Stored items from a collection:
^^^^^^^^^^^^^^^^

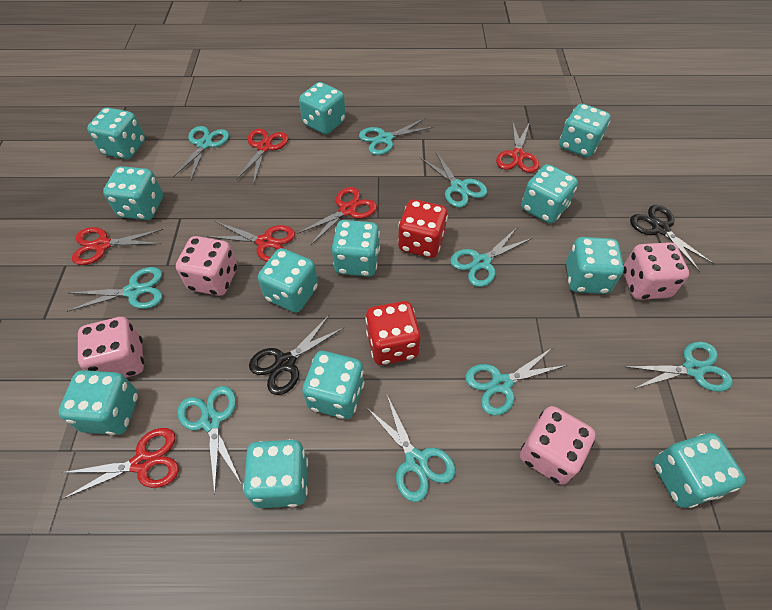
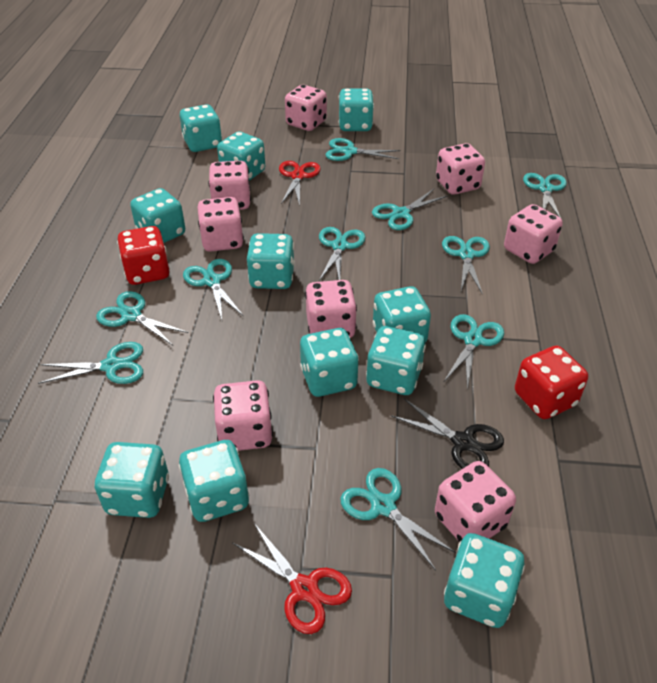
black scissors: 2 -> 1
pink dice: 4 -> 8
red scissors: 6 -> 2
turquoise dice: 12 -> 11
turquoise scissors: 9 -> 10

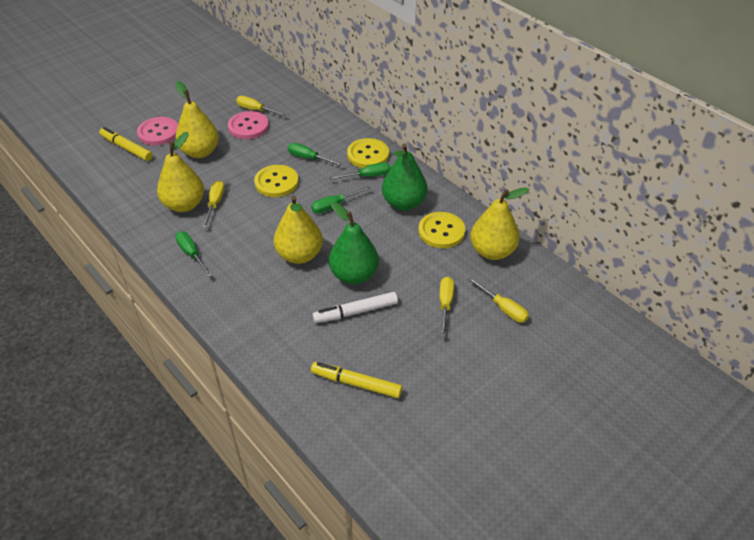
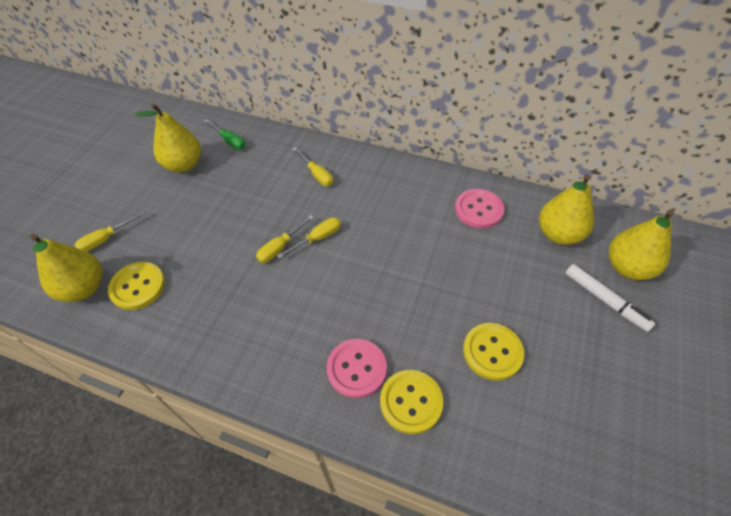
green pear: 2 -> 0
green screwdriver: 4 -> 1
yellow marker: 2 -> 0

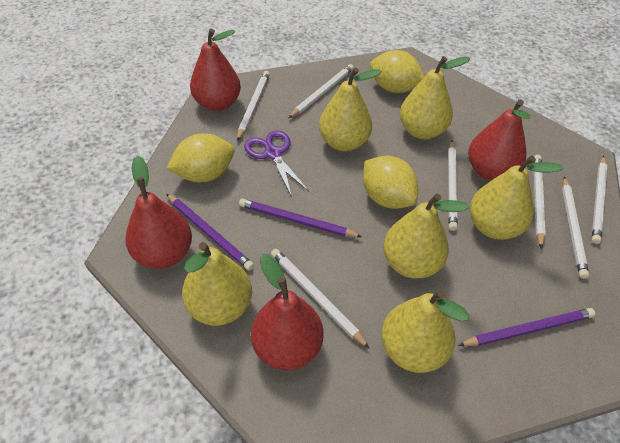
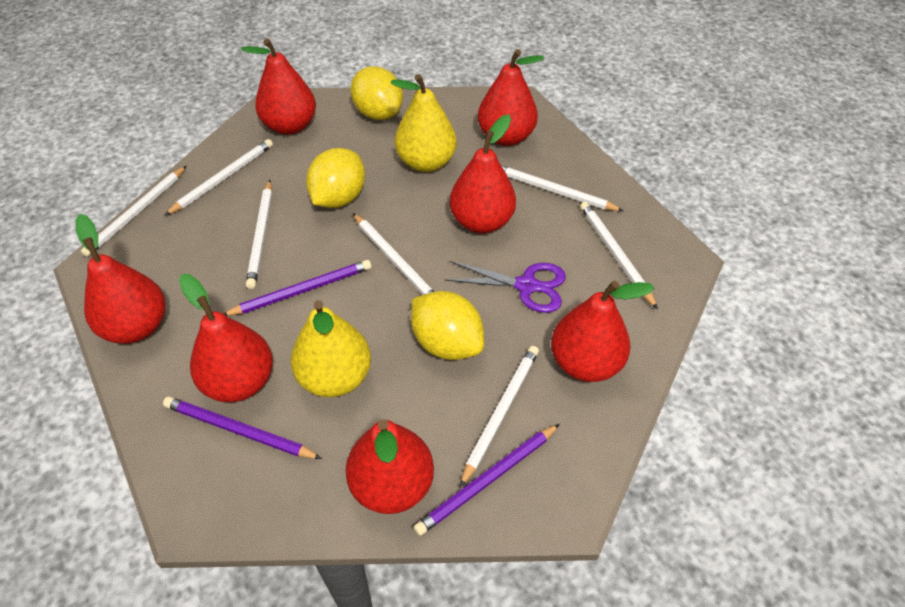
red pear: 4 -> 7
yellow pear: 6 -> 2

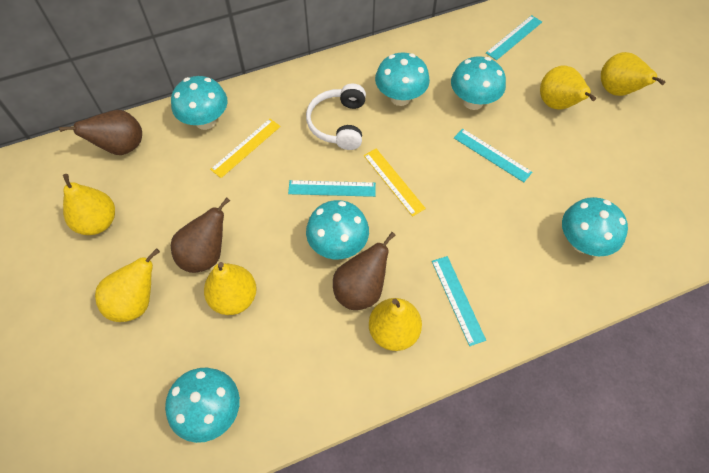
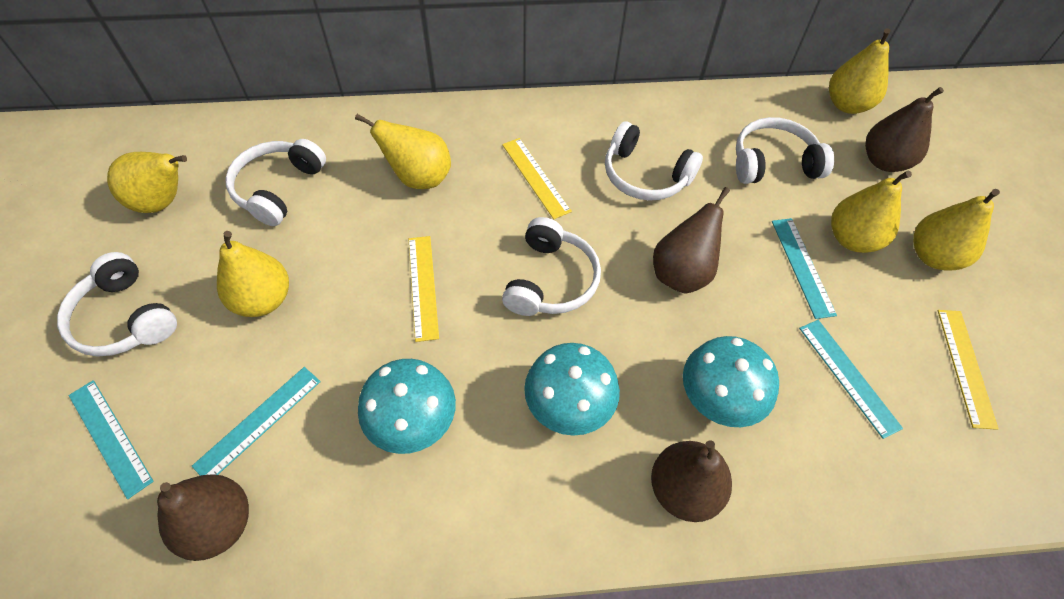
brown pear: 3 -> 4
turquoise mushroom: 6 -> 3
white headphones: 1 -> 5
yellow ruler: 2 -> 3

^^^^^^^^^^^^^^^^

* _WORK REQUIRED_
The answer should consist only of the lines from the line with "yellow marker: 2 -> 0" through the last line of the data, repeated exactly; pictures stay out.

* _COMPLETED TASK_
yellow marker: 2 -> 0

red pear: 4 -> 7
yellow pear: 6 -> 2

brown pear: 3 -> 4
turquoise mushroom: 6 -> 3
white headphones: 1 -> 5
yellow ruler: 2 -> 3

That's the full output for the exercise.